Task: The answer must be a single number: the count of lines in the records below that contain the word "plus".

Supplied material:
______________________________
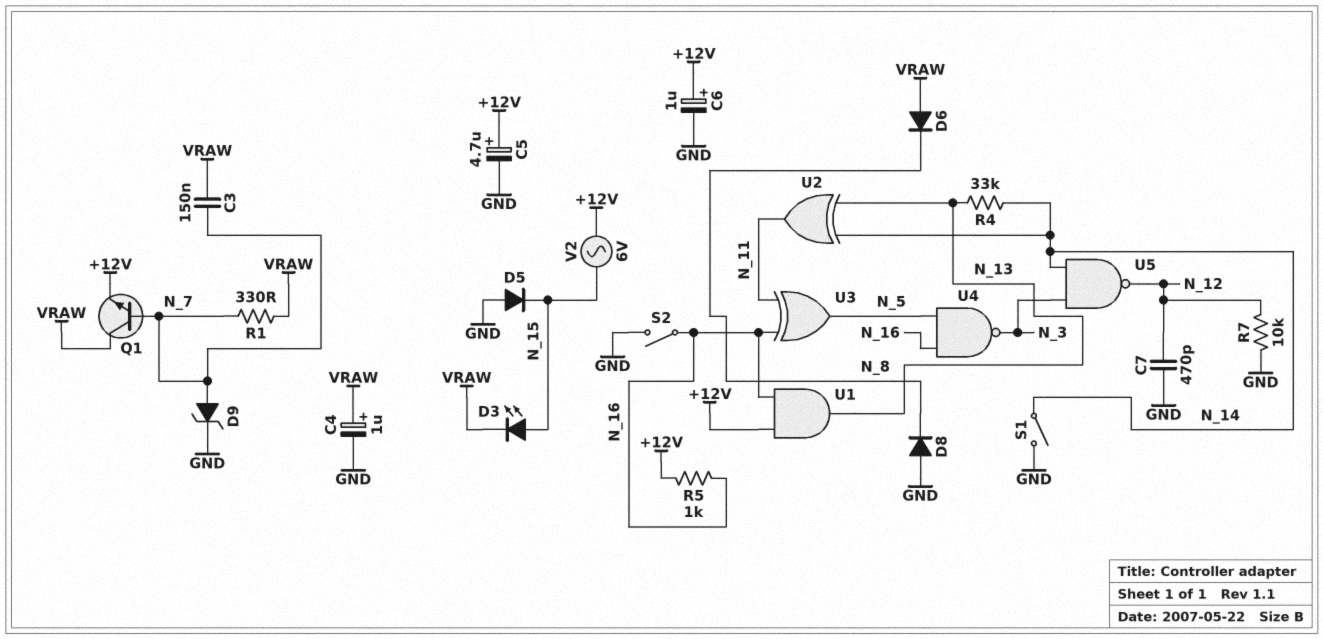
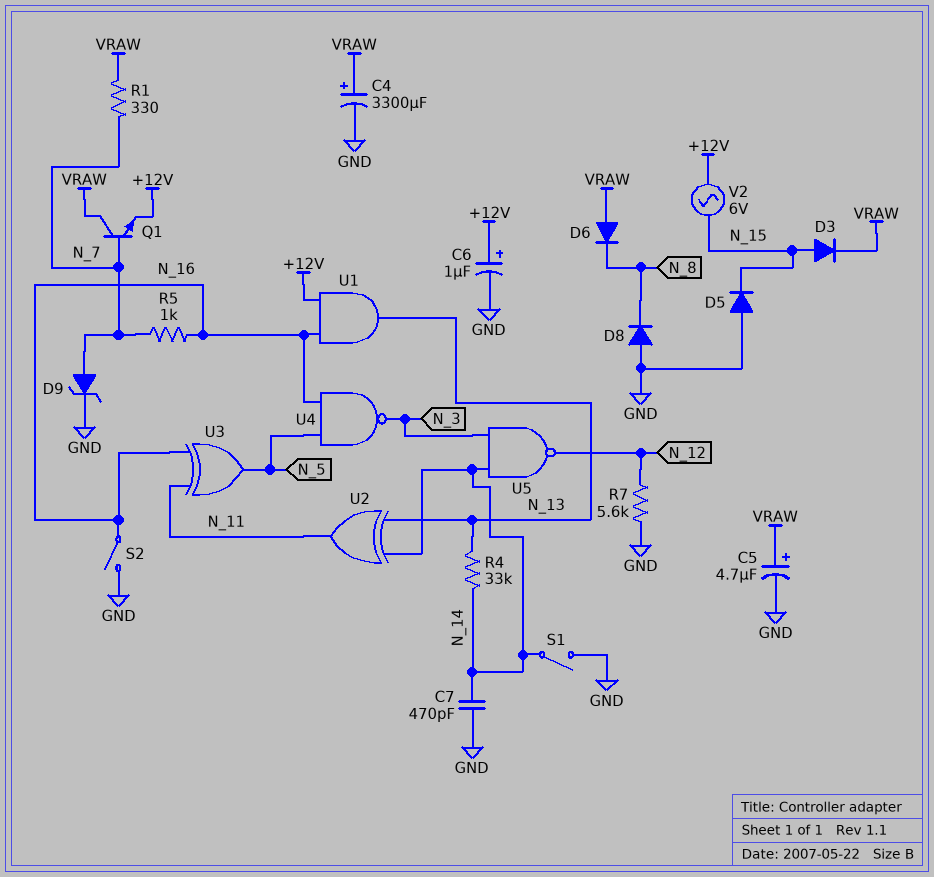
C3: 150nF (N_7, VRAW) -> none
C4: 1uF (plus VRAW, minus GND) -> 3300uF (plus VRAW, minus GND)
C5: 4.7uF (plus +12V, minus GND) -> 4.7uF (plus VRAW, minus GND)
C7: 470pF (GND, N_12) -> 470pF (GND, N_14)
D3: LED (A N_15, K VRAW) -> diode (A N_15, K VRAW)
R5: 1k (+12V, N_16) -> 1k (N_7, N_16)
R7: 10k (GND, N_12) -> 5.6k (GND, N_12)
______________________________
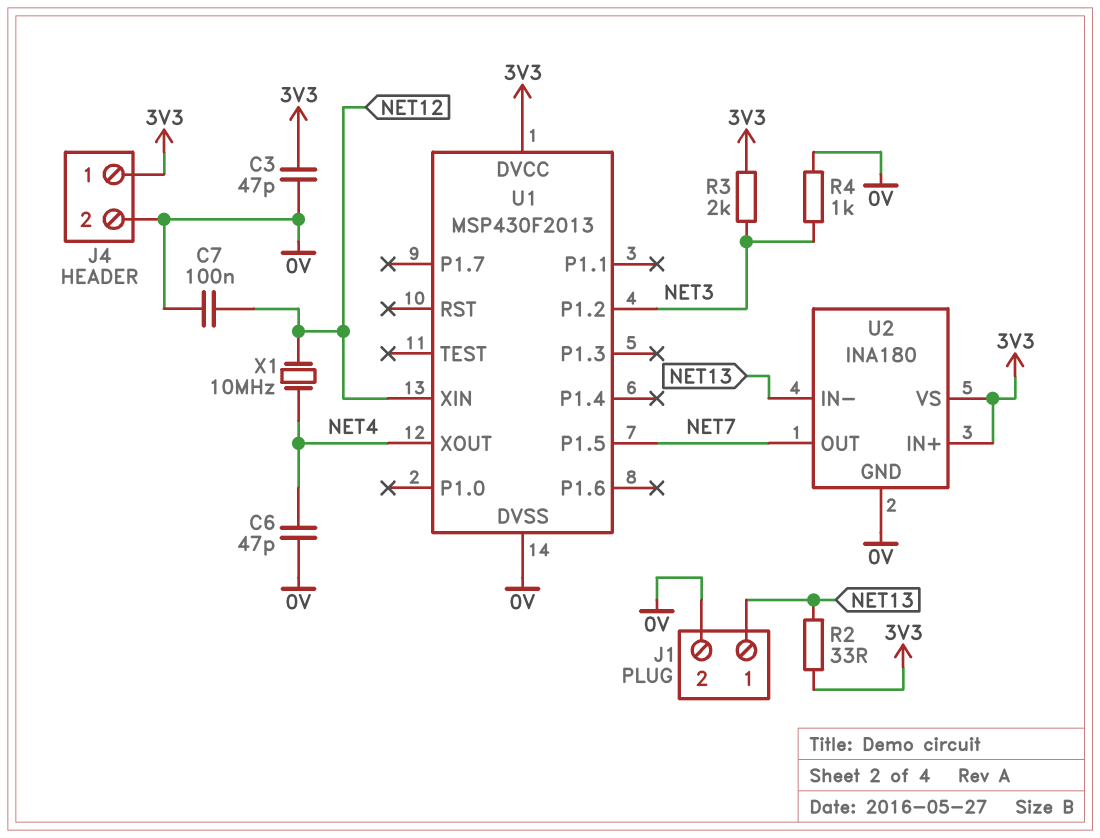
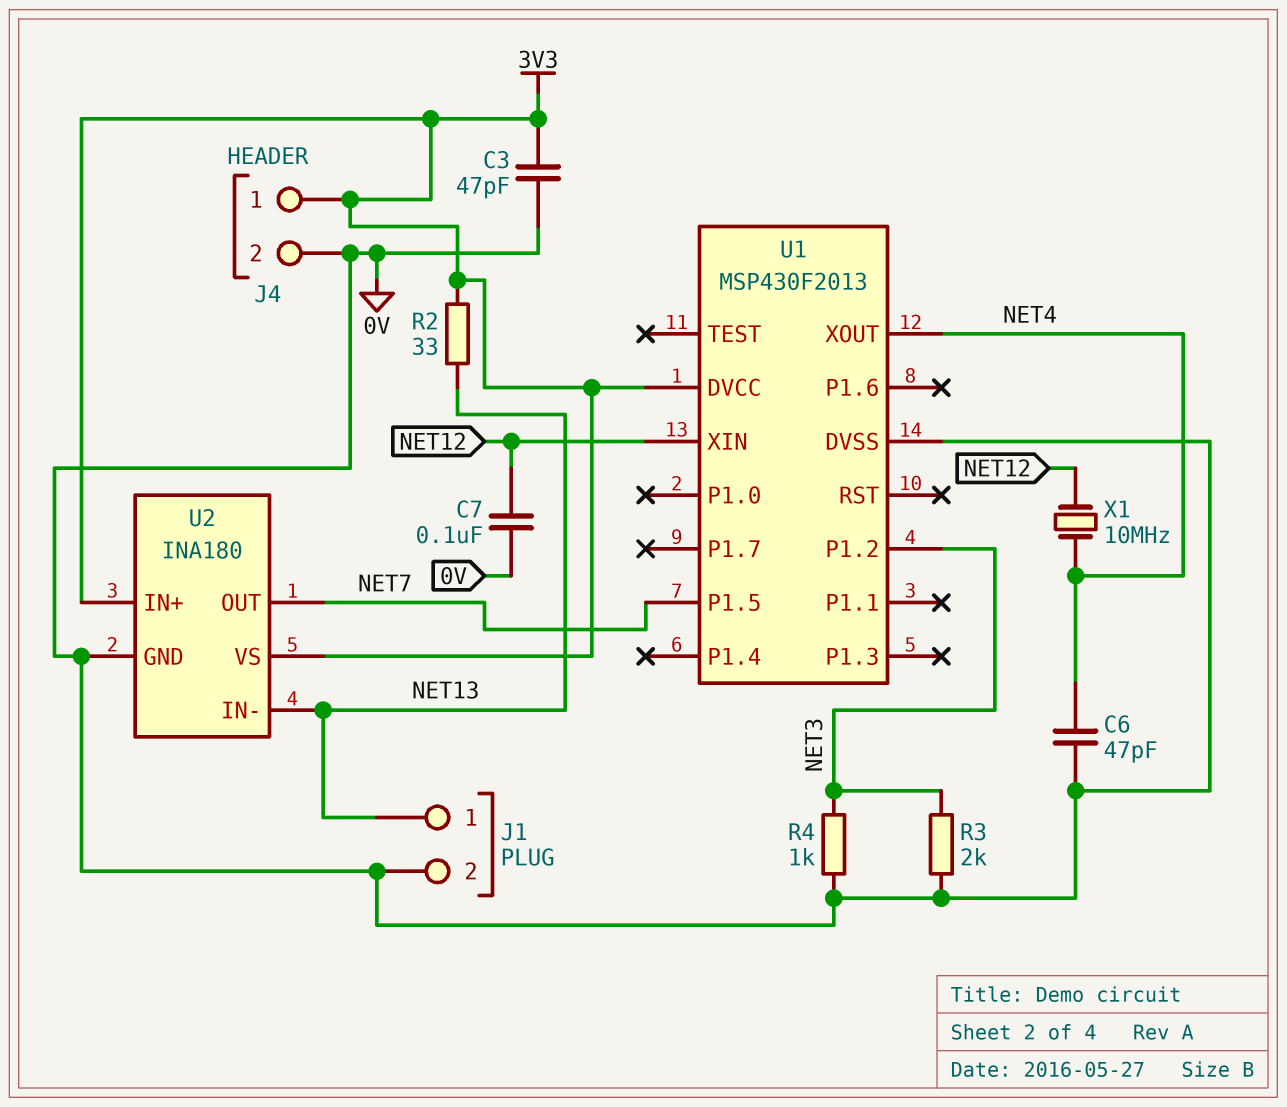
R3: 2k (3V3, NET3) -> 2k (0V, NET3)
______________________________
Response area: 2